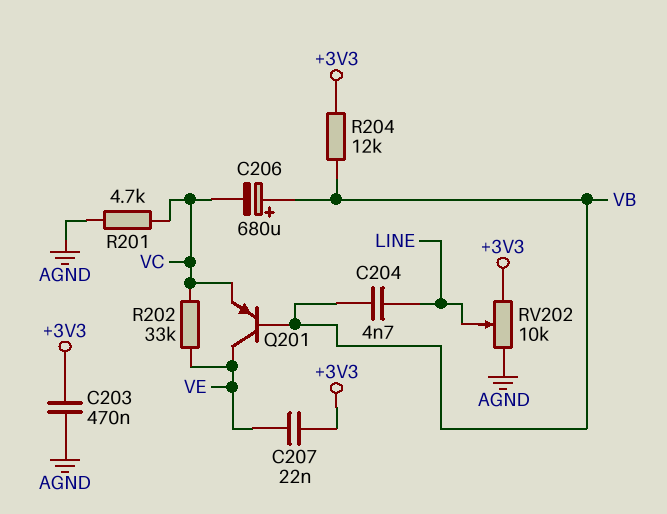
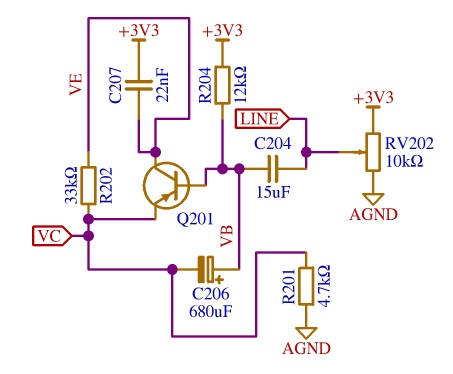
C203: 470nF (+3V3, AGND) -> none
C204: 4.7nF (LINE, VB) -> 15uF (LINE, VB)

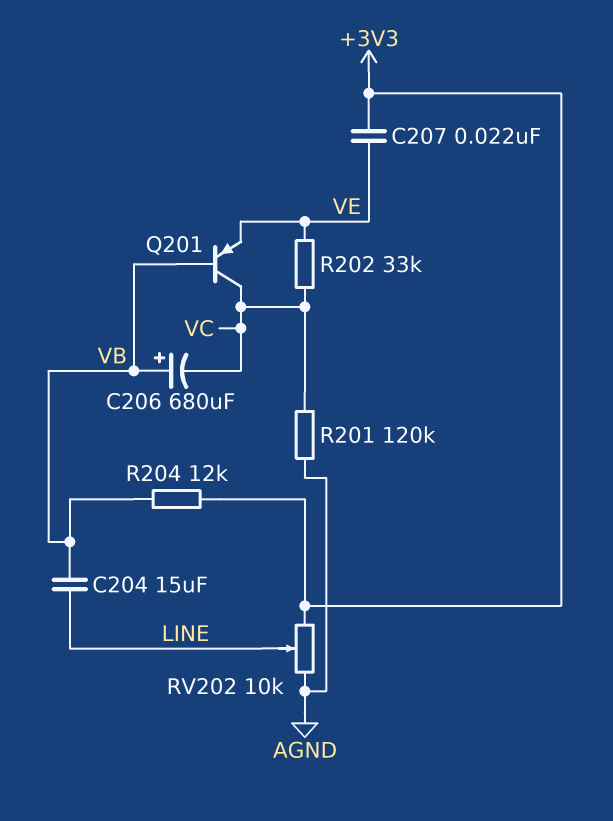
Q201: PNP (B VB, C VE, E VC) -> PNP (B VB, C VC, E VE)
R201: 4.7k (AGND, VC) -> 120k (AGND, VC)

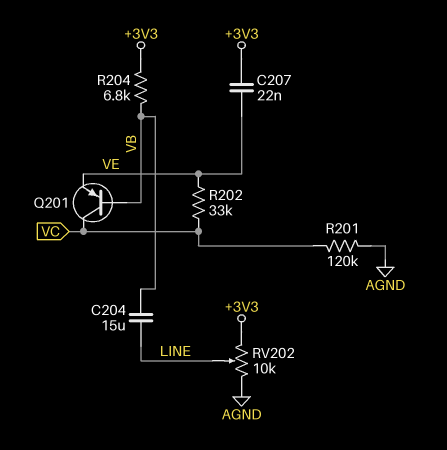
C206: 680uF (plus VB, minus VC) -> none
R204: 12k (+3V3, VB) -> 6.8k (+3V3, VB)

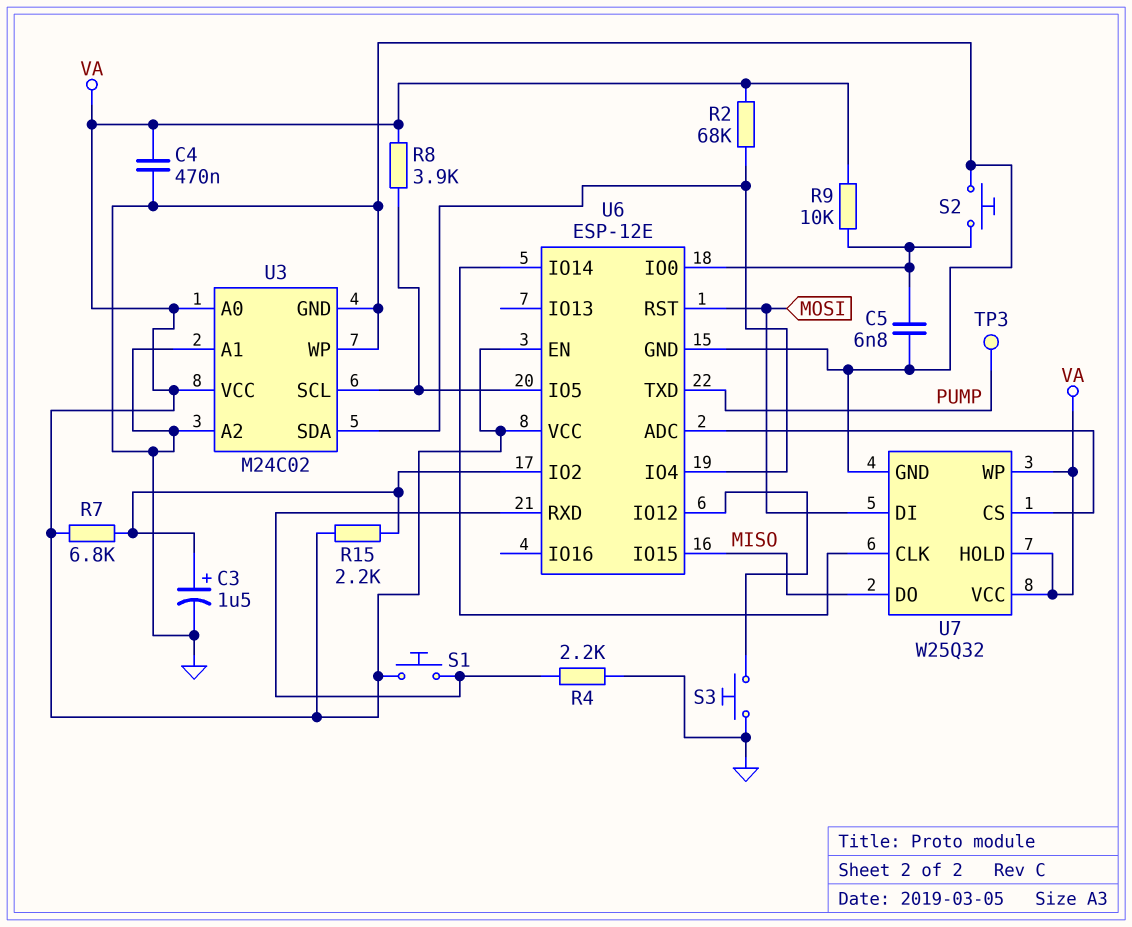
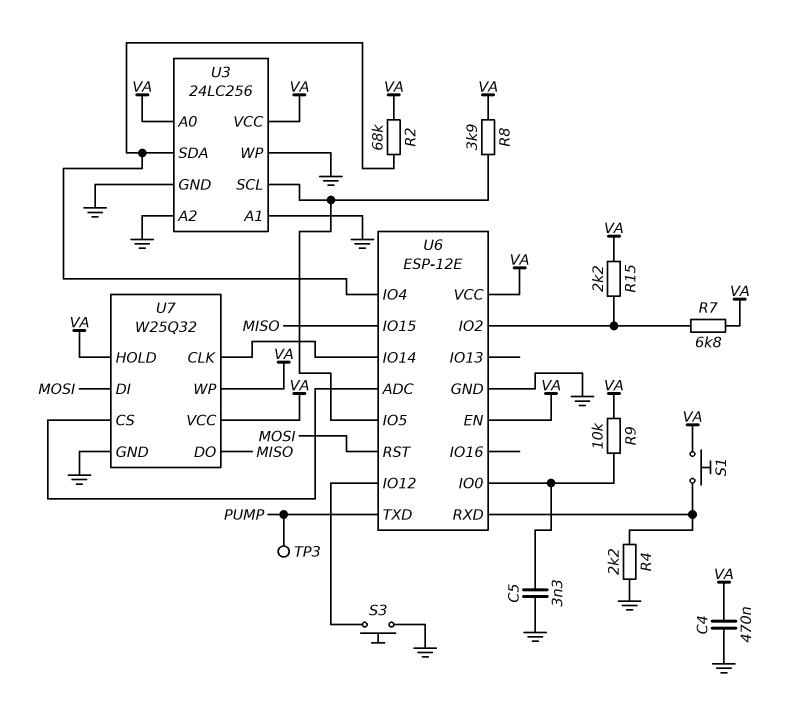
C3: 1.5uF (plus U6/IO2, minus GND) -> none
C5: 6.8nF (GND, U6/IO0) -> 3.3nF (GND, U6/IO0)
S2: button (GND, U6/IO0) -> none
U3: M24C02 -> 24LC256

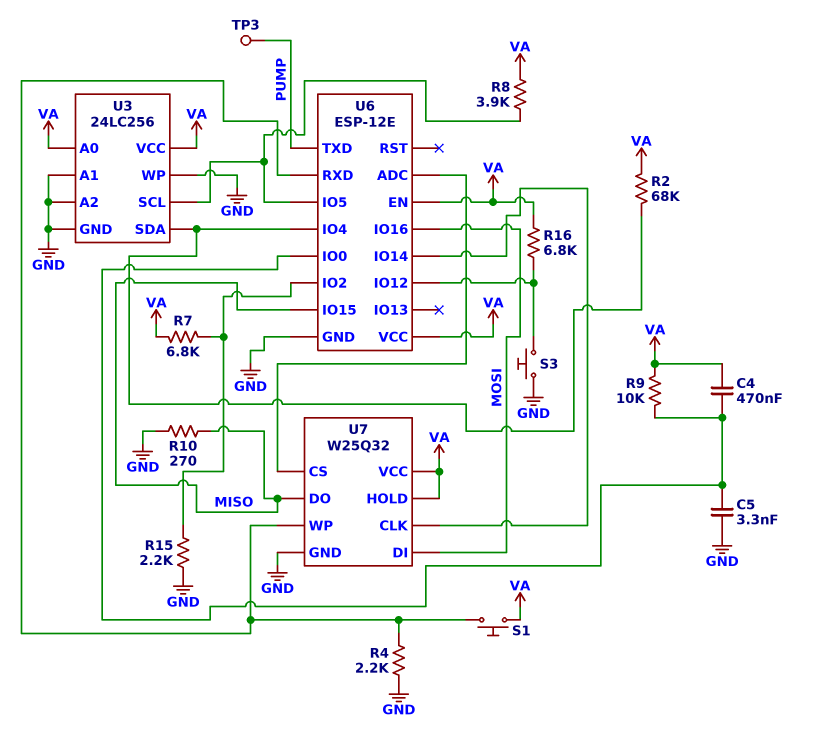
C4: 470nF (GND, VA) -> 470nF (U6/IO0, VA)
R10: none -> 270 (GND, MISO)
R15: 2.2k (U6/IO2, VA) -> 2.2k (GND, U6/IO2)
R16: none -> 6.8k (U6/IO12, VA)
U6 pin IO16: none -> MOSI
U6 pin RST: MOSI -> none
U7 pin WP: VA -> U6/RXD

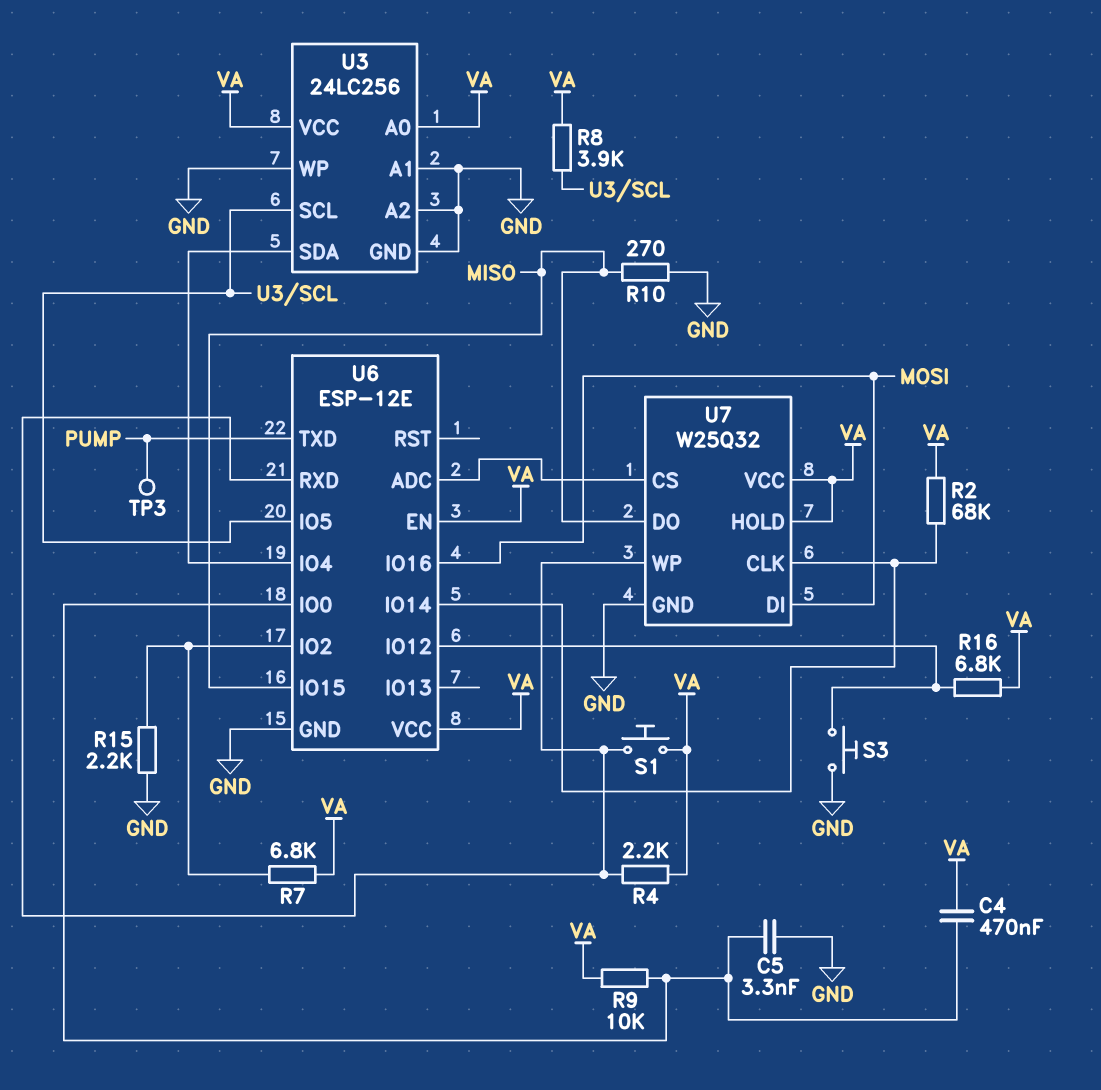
R2: 68k (U3/SDA, VA) -> 68k (U6/IO14, VA)
R4: 2.2k (GND, U6/RXD) -> 2.2k (U6/RXD, VA)

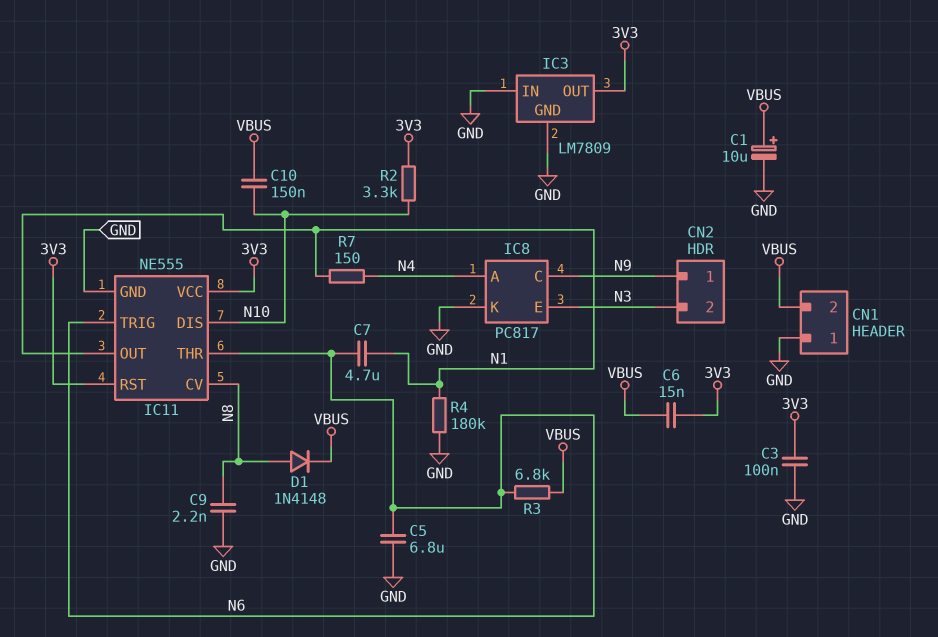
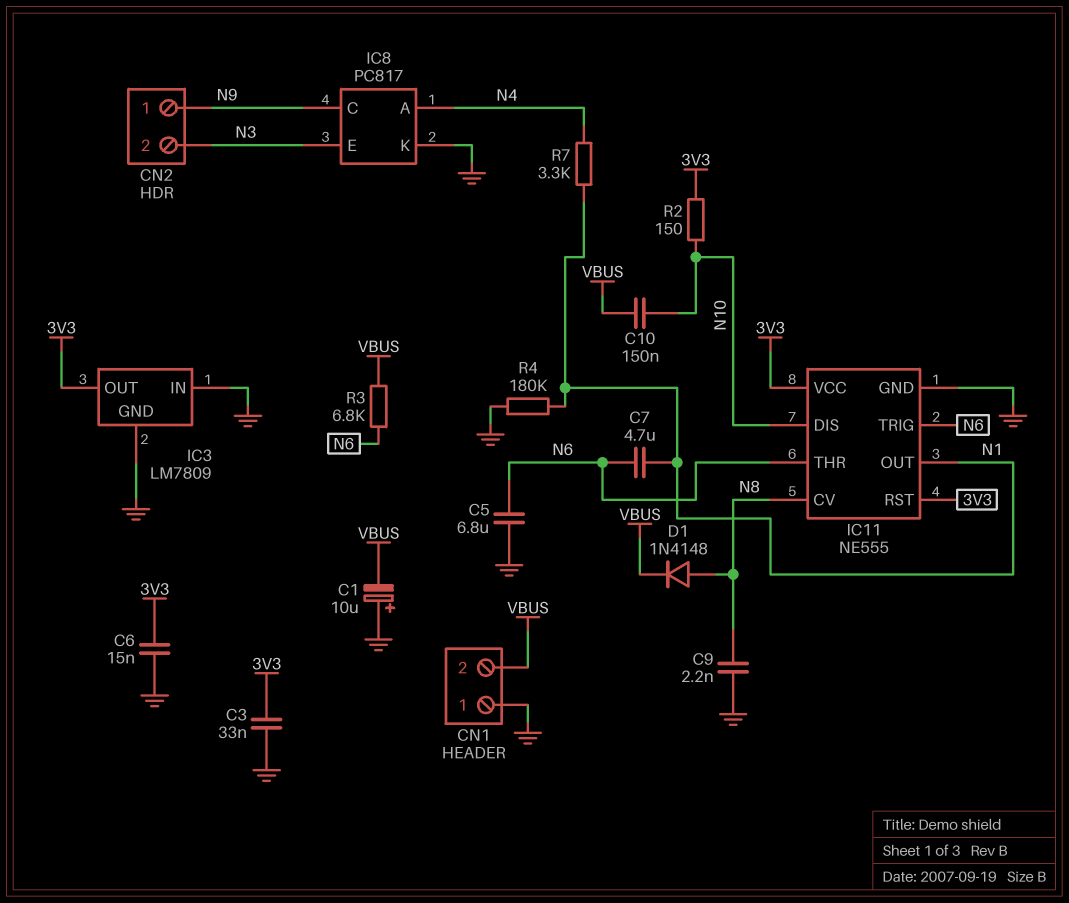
C1: 10uF (plus VBUS, minus GND) -> 10uF (plus GND, minus VBUS)
C3: 100nF (3V3, GND) -> 33nF (3V3, GND)
C6: 15nF (3V3, VBUS) -> 15nF (3V3, GND)
R2: 3.3k (3V3, N10) -> 150 (3V3, N10)
R7: 150 (N1, N4) -> 3.3k (N1, N4)

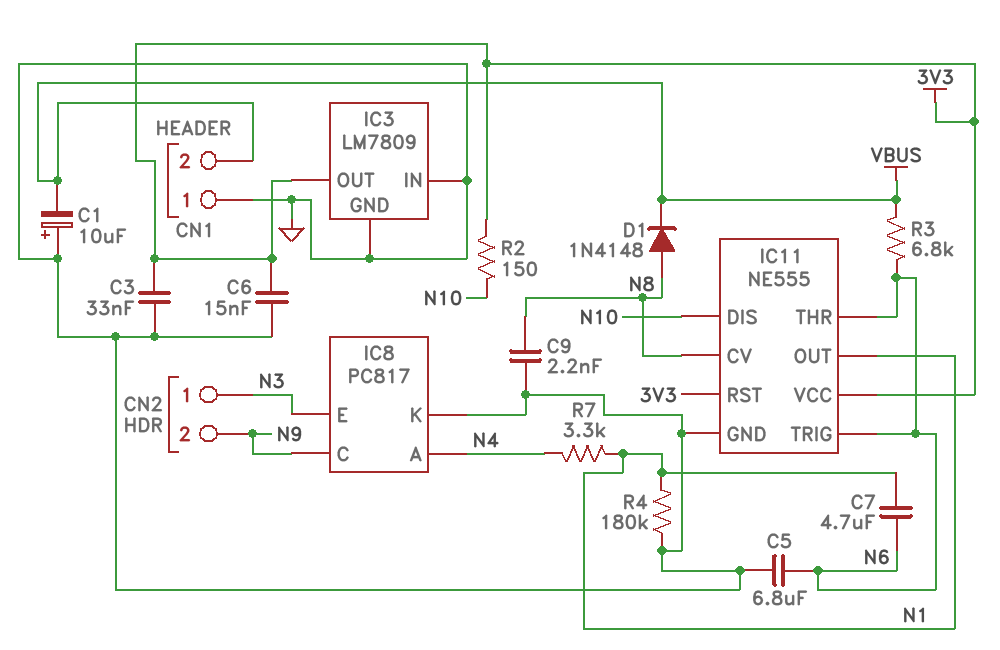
C10: 150nF (N10, VBUS) -> none
CN2 pin 1: N9 -> N3
CN2 pin 2: N3 -> N9

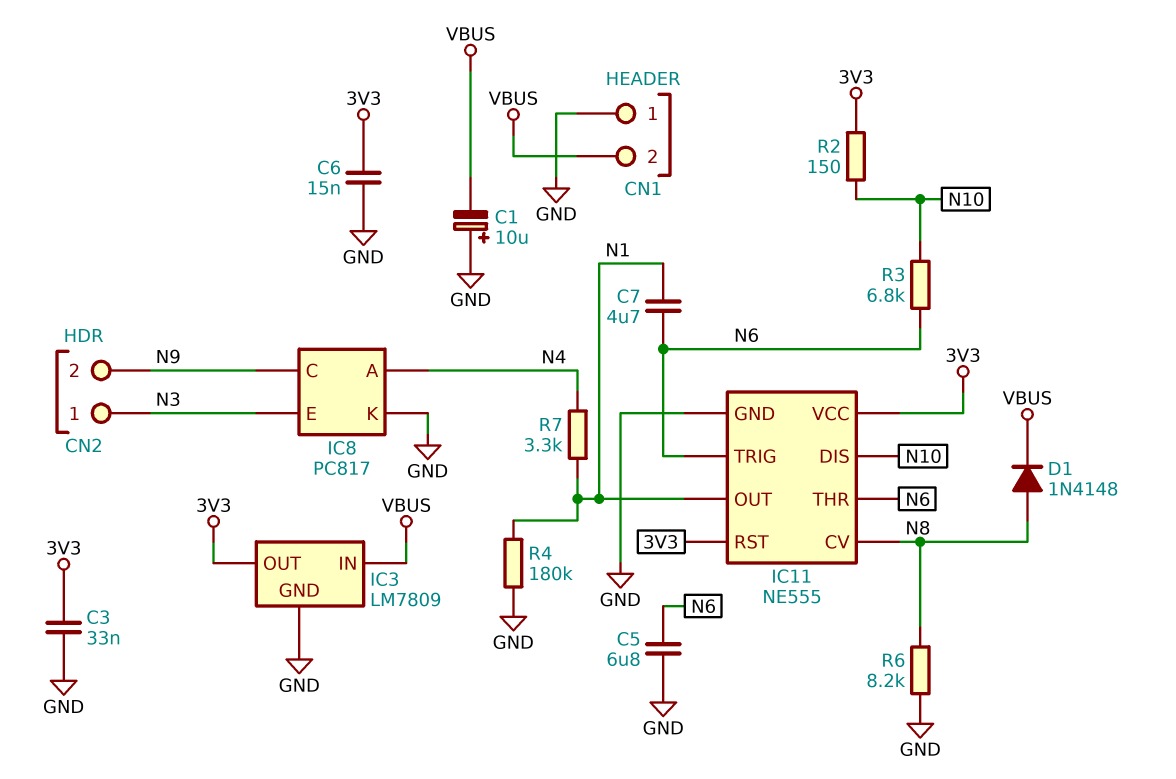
C9: 2.2nF (GND, N8) -> none
IC3 pin IN: GND -> VBUS
R3: 6.8k (N6, VBUS) -> 6.8k (N6, N10)
R6: none -> 8.2k (GND, N8)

--

* Instructions to follow: Copy each line above that contains the word "minus".

* Completed exercise:
C206: 680uF (plus VB, minus VC) -> none
C3: 1.5uF (plus U6/IO2, minus GND) -> none
C1: 10uF (plus VBUS, minus GND) -> 10uF (plus GND, minus VBUS)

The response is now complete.